PROBLEM DETAILS
Exact copy, no pictures: reproduce the lines from the one that holds "LIGHT3 pin OUT: A0 -> RX" through the end of the entries.

TASK MATERIAL
☆ ☆ ☆

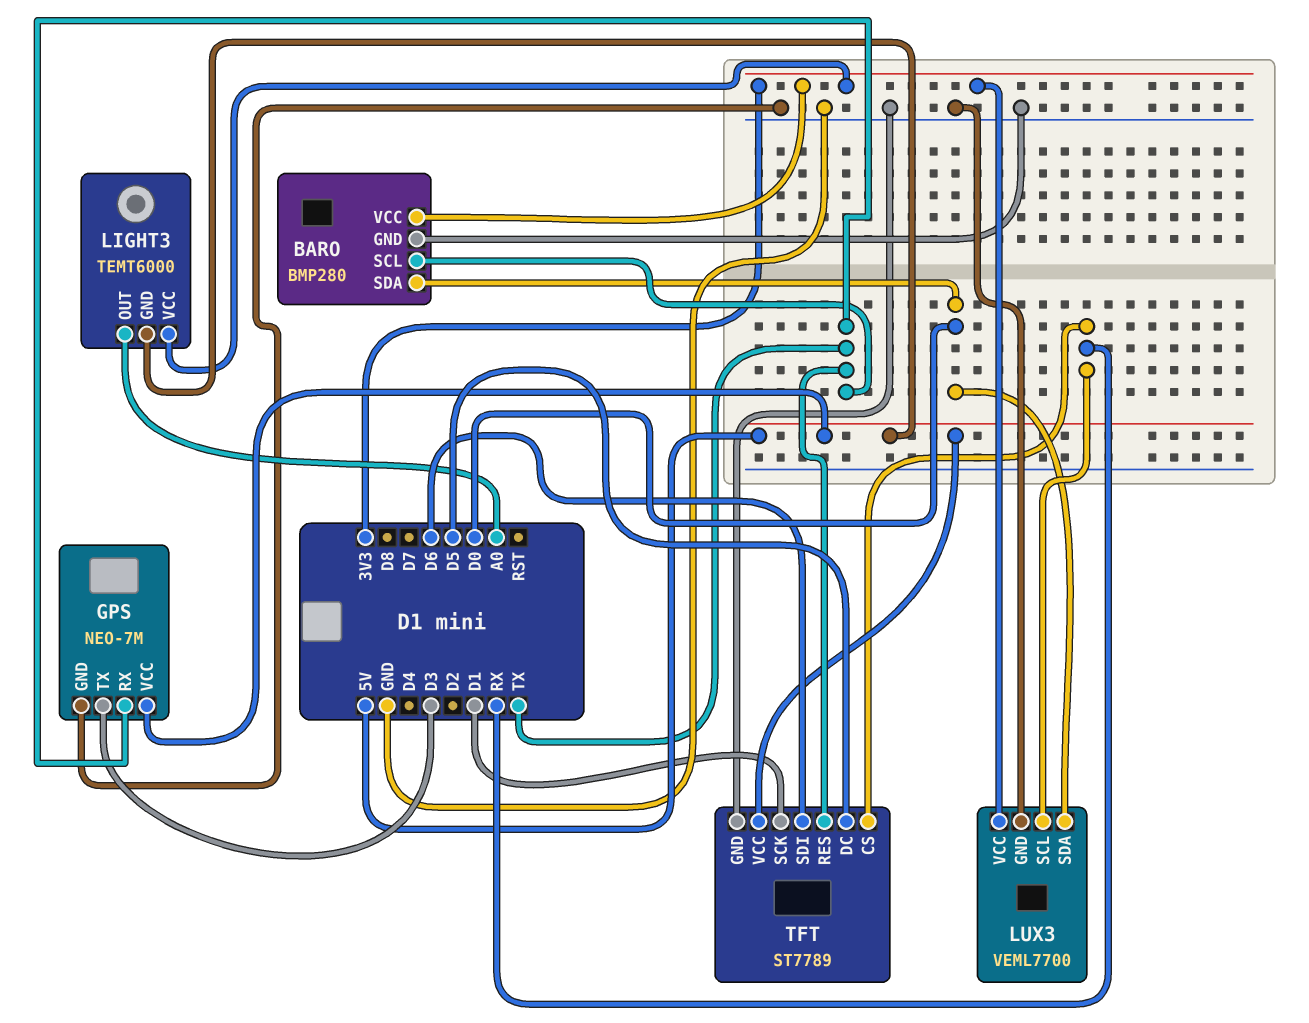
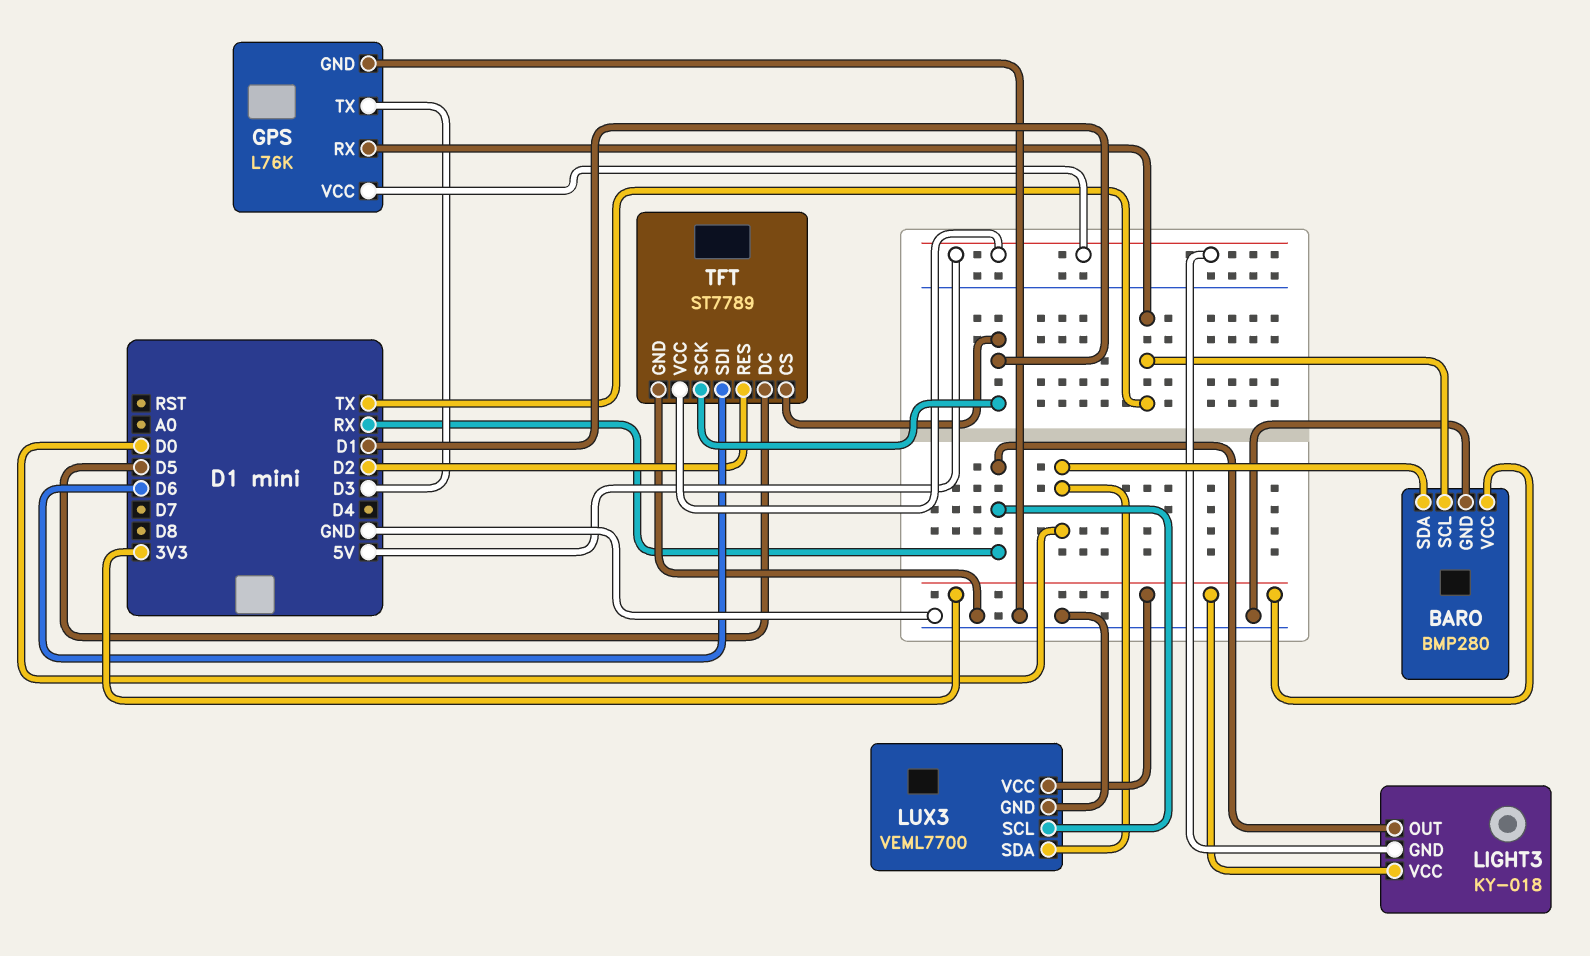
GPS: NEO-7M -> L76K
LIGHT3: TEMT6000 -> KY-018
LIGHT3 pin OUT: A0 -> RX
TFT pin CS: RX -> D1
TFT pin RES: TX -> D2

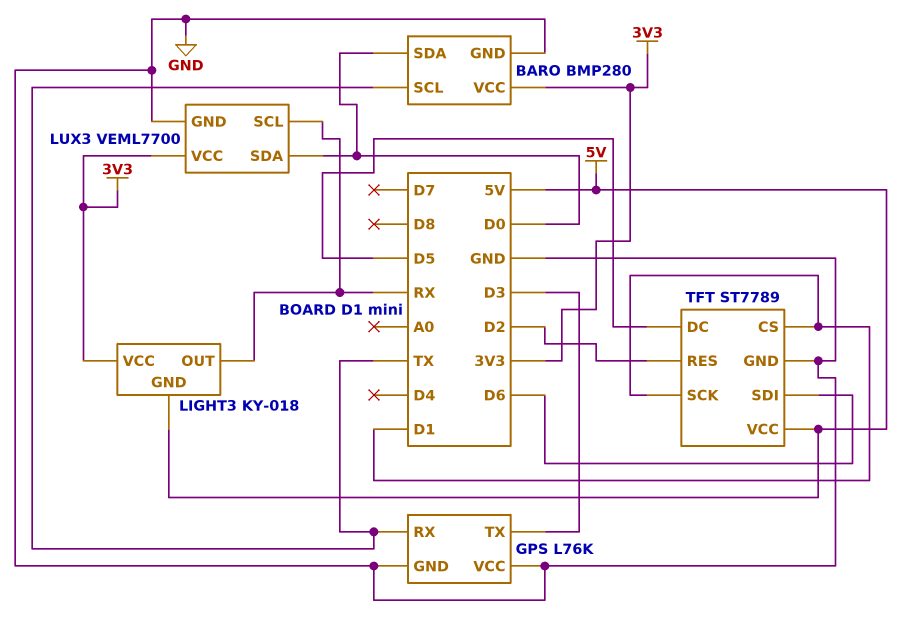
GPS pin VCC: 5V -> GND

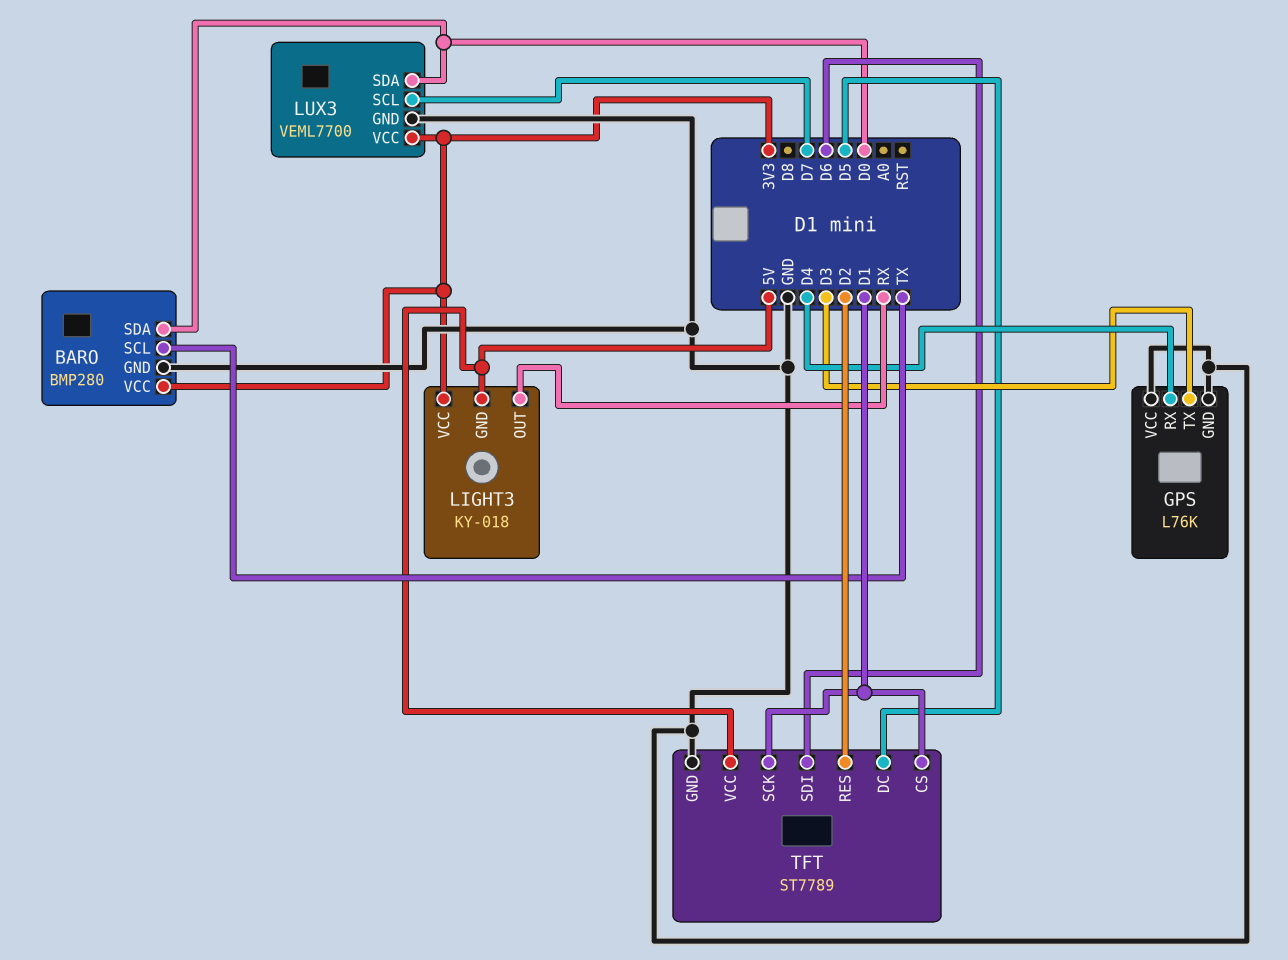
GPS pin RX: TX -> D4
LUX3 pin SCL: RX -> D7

☆ ☆ ☆

FINAL ANSWER
LIGHT3 pin OUT: A0 -> RX
TFT pin CS: RX -> D1
TFT pin RES: TX -> D2

GPS pin VCC: 5V -> GND

GPS pin RX: TX -> D4
LUX3 pin SCL: RX -> D7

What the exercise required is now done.